**EXERCISE DETAILS:** Reproduce all the data exactly, without pictures.

[Before and after images]

-------------------------

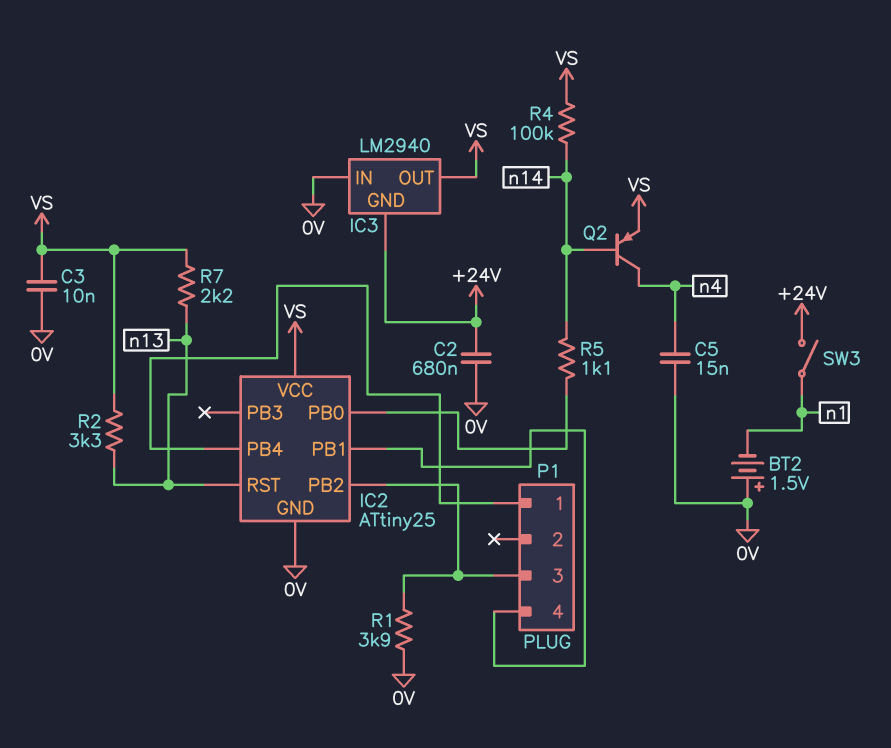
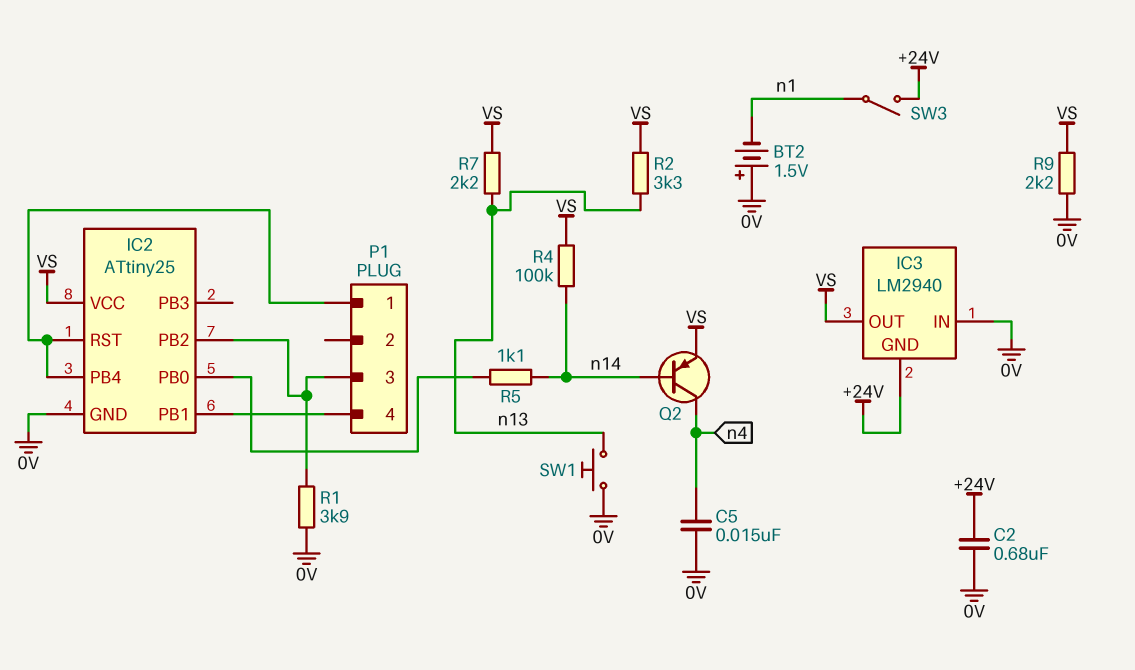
C3: 10nF (0V, VS) -> none
IC2 pin RST: n13 -> IC2/PB4
R9: none -> 2.2k (0V, VS)
SW1: none -> button (0V, n13)

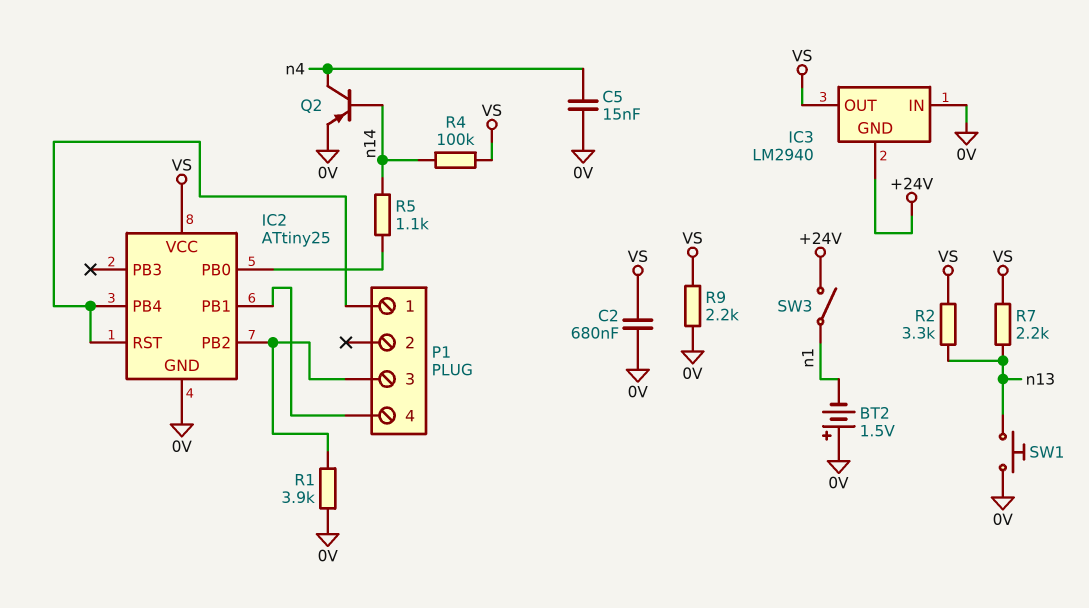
C2: 680nF (+24V, 0V) -> 680nF (0V, VS)
Q2: PNP (B n14, C n4, E VS) -> PNP (B n14, C n4, E 0V)

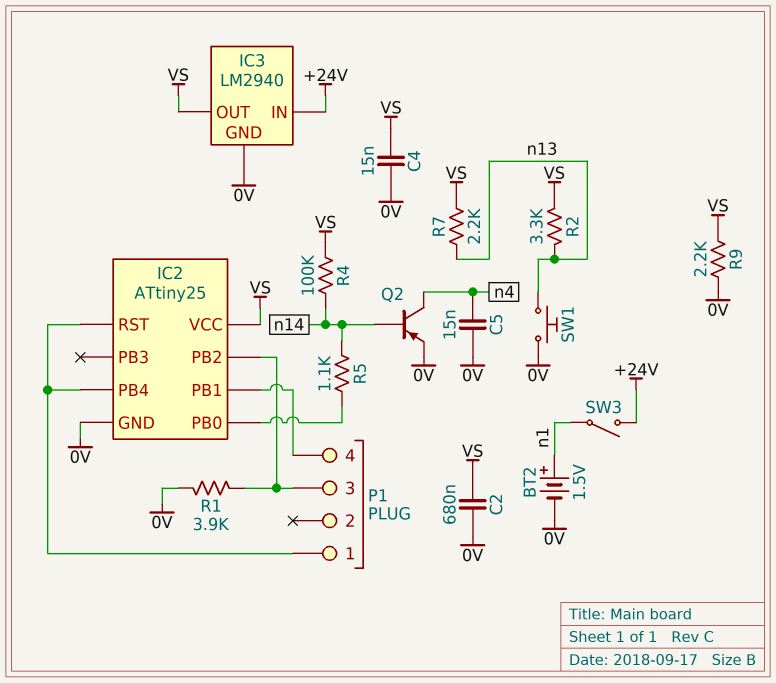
BT2: 1.5V (plus 0V, minus n1) -> 1.5V (plus n1, minus 0V)
C4: none -> 15nF (0V, VS)
IC3 pin GND: +24V -> 0V
IC3 pin IN: 0V -> +24V

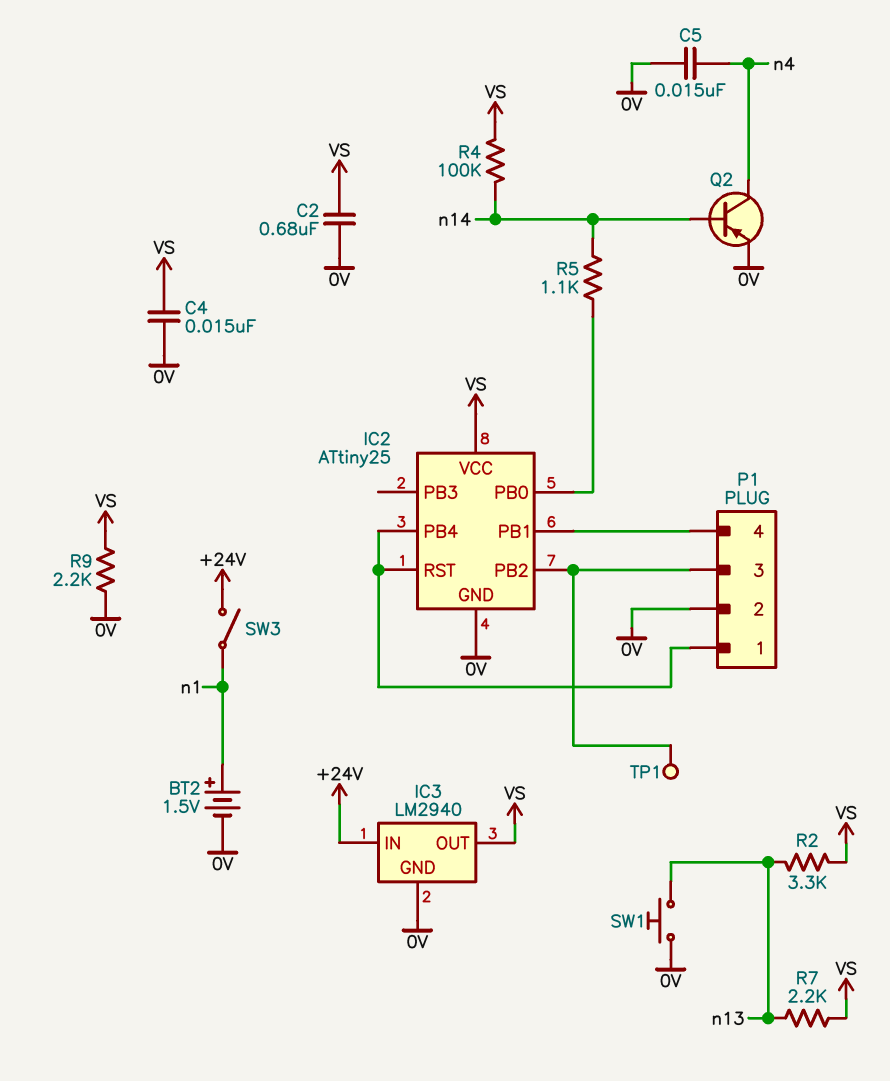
P1 pin 2: none -> 0V
R1: 3.9k (0V, IC2/PB2) -> none
TP1: none -> test point (IC2/PB2)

-------------------------

**EXERCISE ANSWER:**
C3: 10nF (0V, VS) -> none
IC2 pin RST: n13 -> IC2/PB4
R9: none -> 2.2k (0V, VS)
SW1: none -> button (0V, n13)

C2: 680nF (+24V, 0V) -> 680nF (0V, VS)
Q2: PNP (B n14, C n4, E VS) -> PNP (B n14, C n4, E 0V)

BT2: 1.5V (plus 0V, minus n1) -> 1.5V (plus n1, minus 0V)
C4: none -> 15nF (0V, VS)
IC3 pin GND: +24V -> 0V
IC3 pin IN: 0V -> +24V

P1 pin 2: none -> 0V
R1: 3.9k (0V, IC2/PB2) -> none
TP1: none -> test point (IC2/PB2)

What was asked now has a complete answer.